Work request. Task for the records below: repeat the line containing "building: none -> [413,400,503,490]" and every line after it, exactly and with nothing else, but leave out the pictures.

Supplied material.
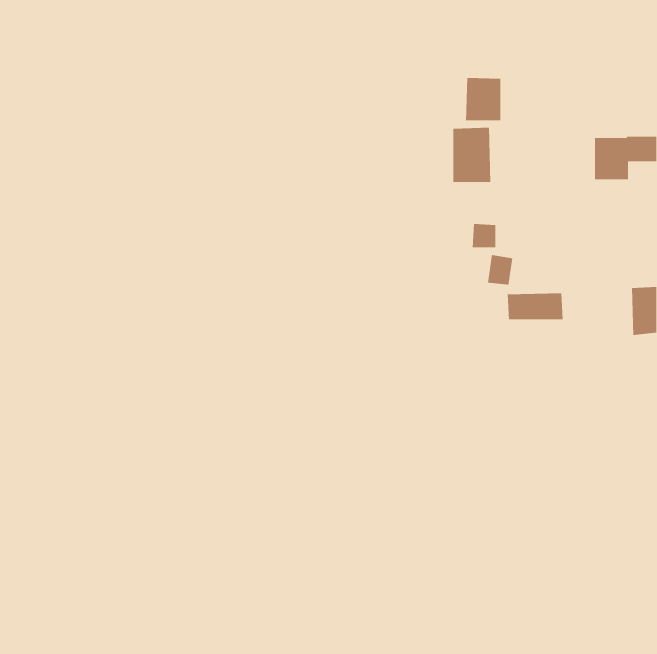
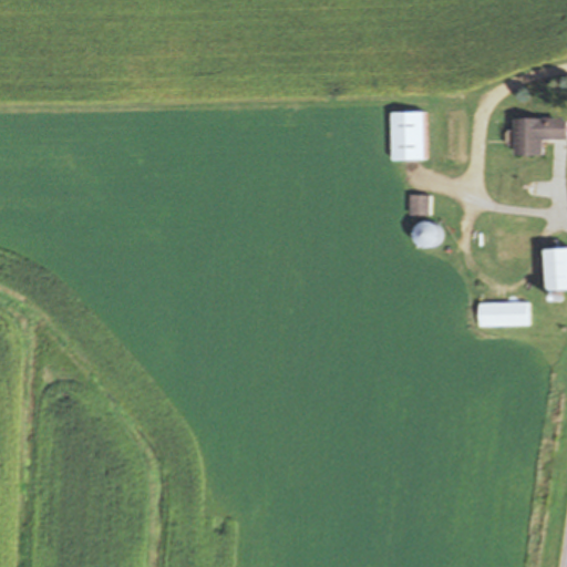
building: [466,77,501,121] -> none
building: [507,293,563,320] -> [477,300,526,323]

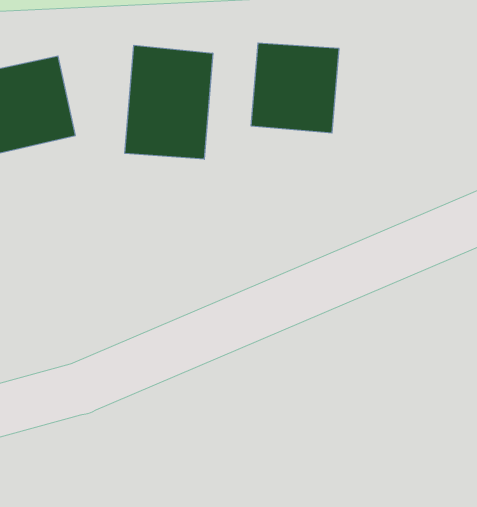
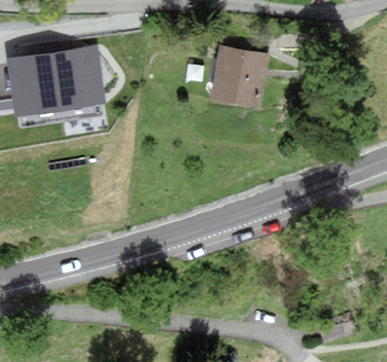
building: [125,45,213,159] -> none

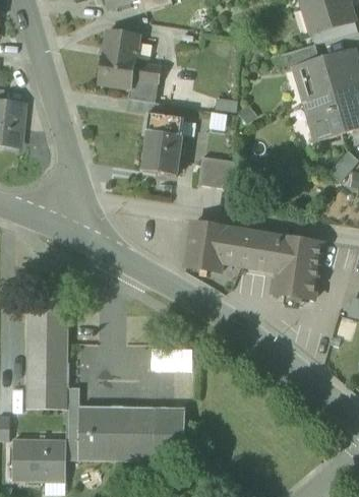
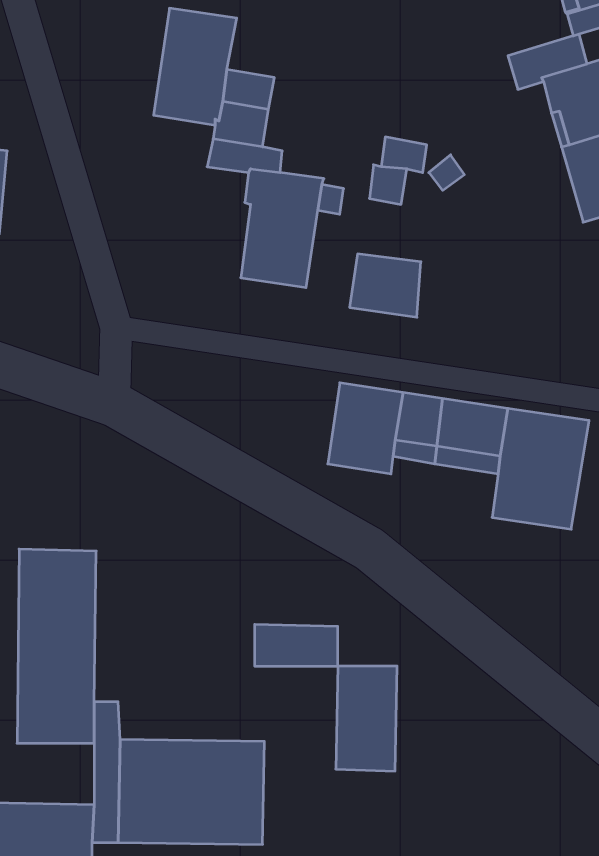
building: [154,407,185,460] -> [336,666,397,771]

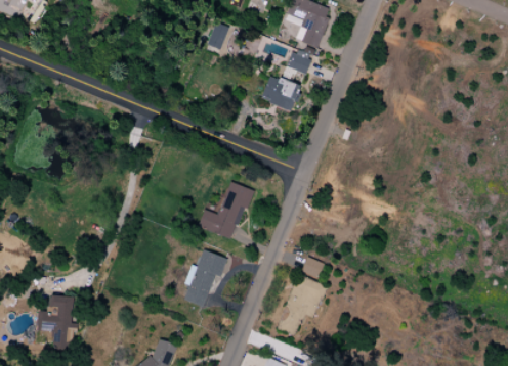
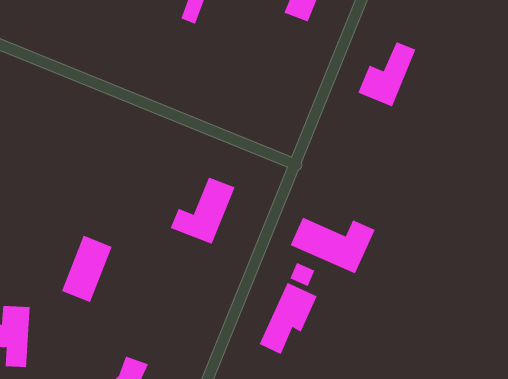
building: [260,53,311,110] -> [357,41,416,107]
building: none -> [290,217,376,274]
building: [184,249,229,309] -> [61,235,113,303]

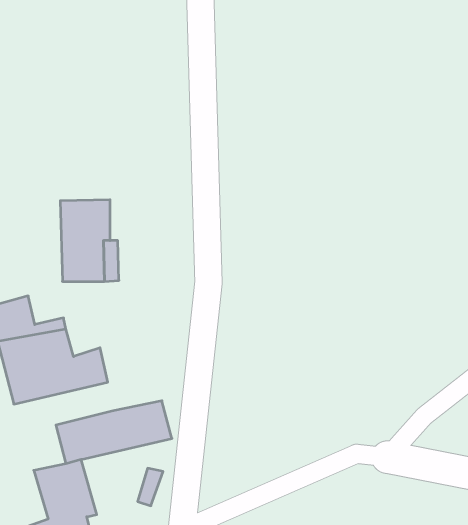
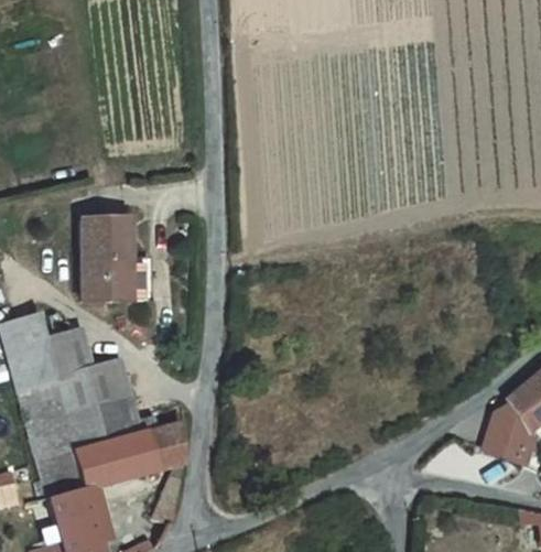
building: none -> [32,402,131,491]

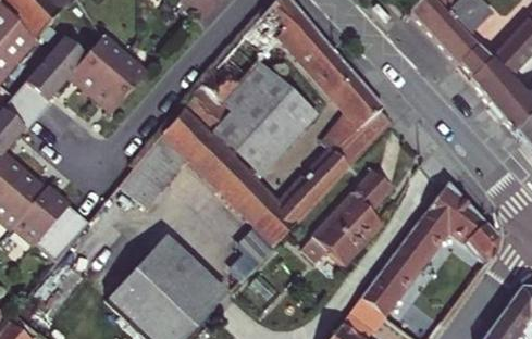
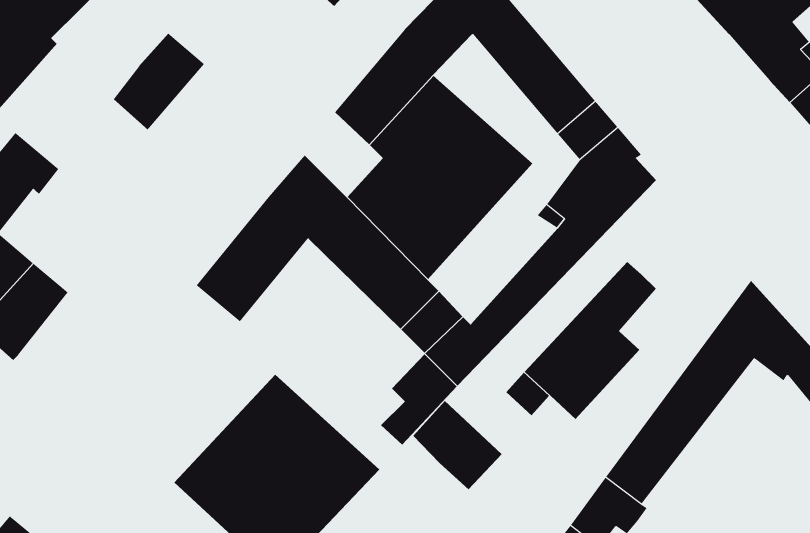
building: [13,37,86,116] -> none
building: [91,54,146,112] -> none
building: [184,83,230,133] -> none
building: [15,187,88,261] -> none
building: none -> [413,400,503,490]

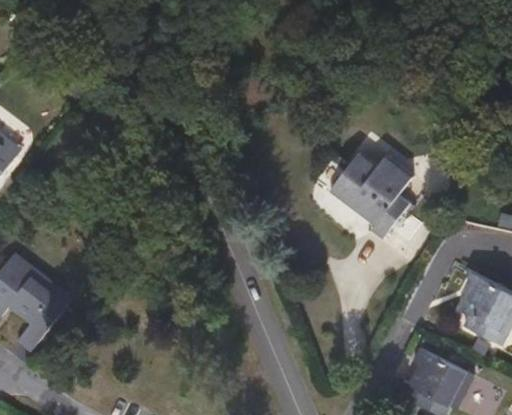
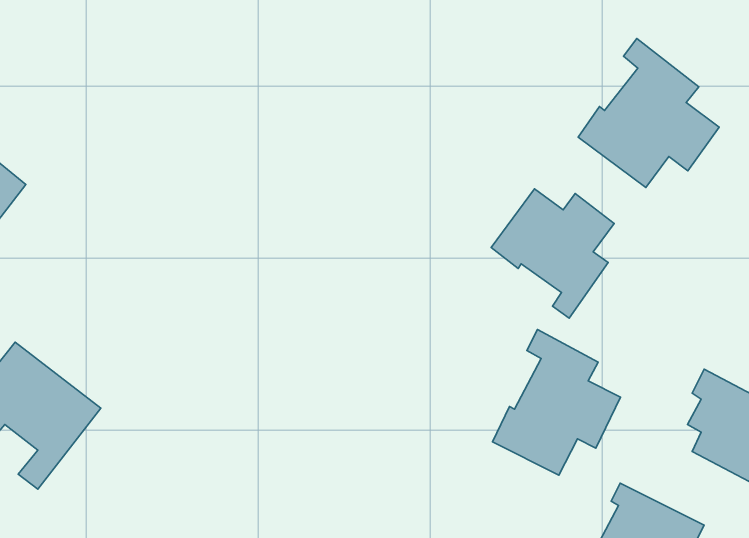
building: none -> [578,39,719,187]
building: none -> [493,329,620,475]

Solution.
building: none -> [413,400,503,490]

building: none -> [578,39,719,187]
building: none -> [493,329,620,475]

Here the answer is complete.